_WORK ORDER_
Below are the entries; tally the lines holding the string "purple" and give only that figure.

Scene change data

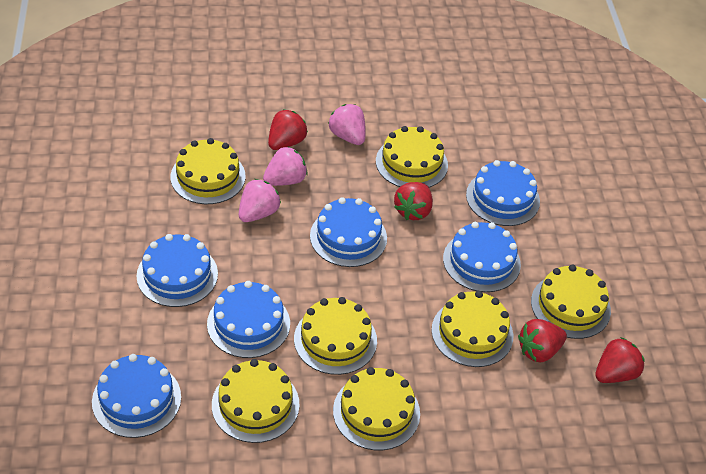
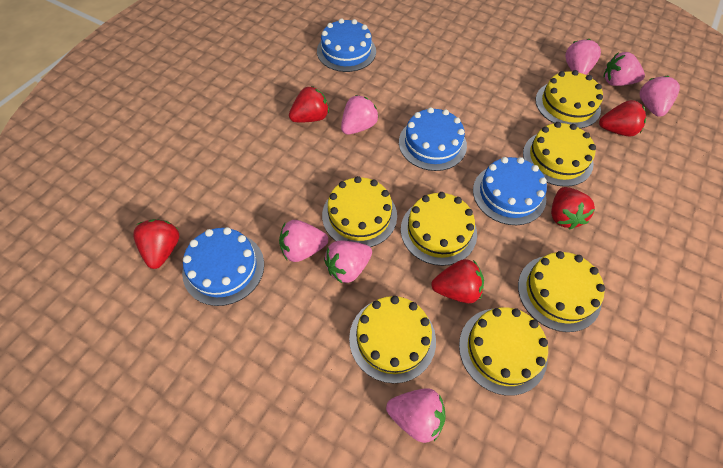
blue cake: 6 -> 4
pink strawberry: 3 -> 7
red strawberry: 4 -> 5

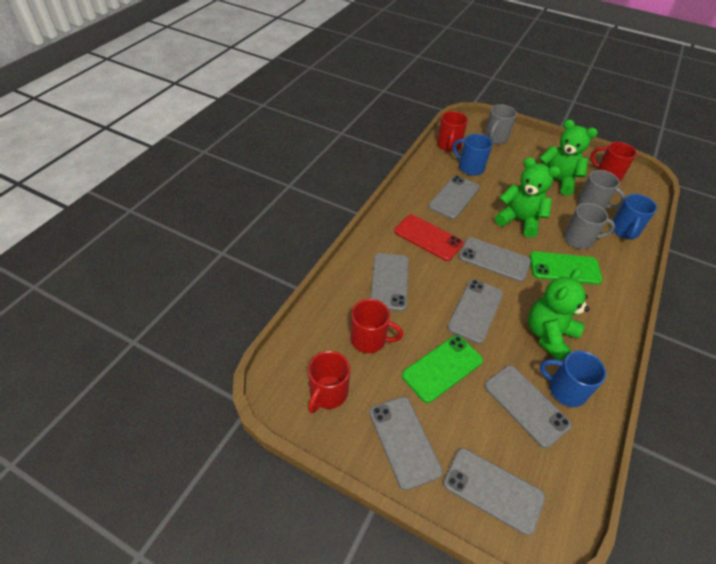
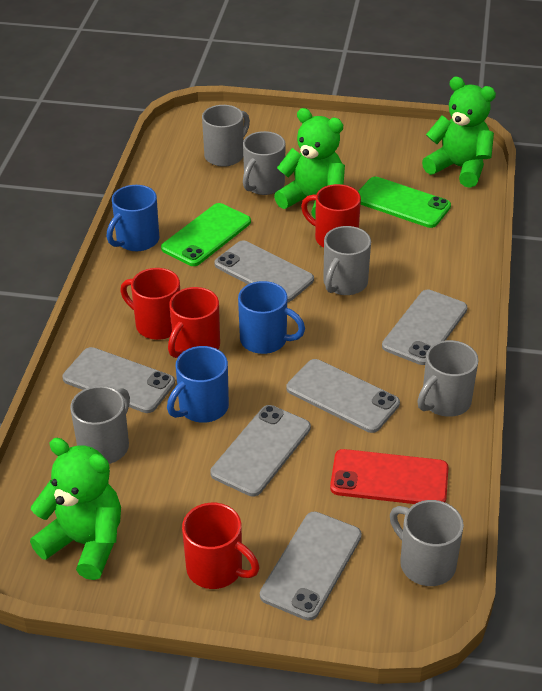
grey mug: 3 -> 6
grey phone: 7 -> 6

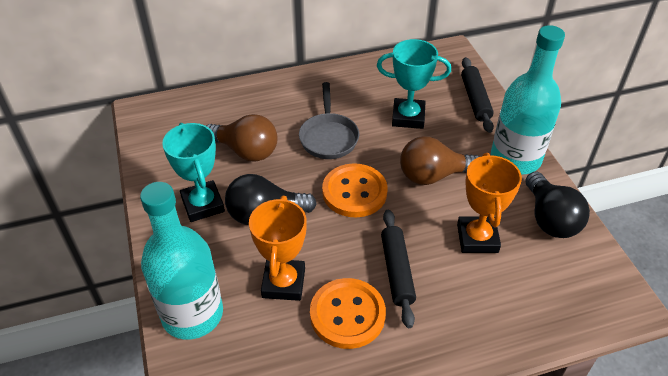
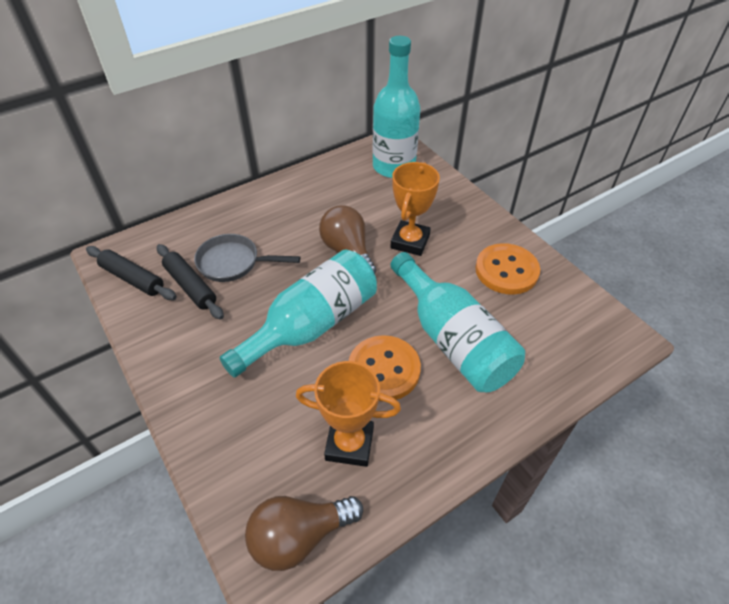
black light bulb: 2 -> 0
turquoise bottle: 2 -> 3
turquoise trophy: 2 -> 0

* * *

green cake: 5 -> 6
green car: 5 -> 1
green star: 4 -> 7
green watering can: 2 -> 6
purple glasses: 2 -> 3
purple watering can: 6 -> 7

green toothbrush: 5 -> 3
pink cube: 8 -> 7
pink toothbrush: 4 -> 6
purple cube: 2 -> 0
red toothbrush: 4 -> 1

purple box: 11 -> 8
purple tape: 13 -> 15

_ANSWER TO THE EXERCISE_
5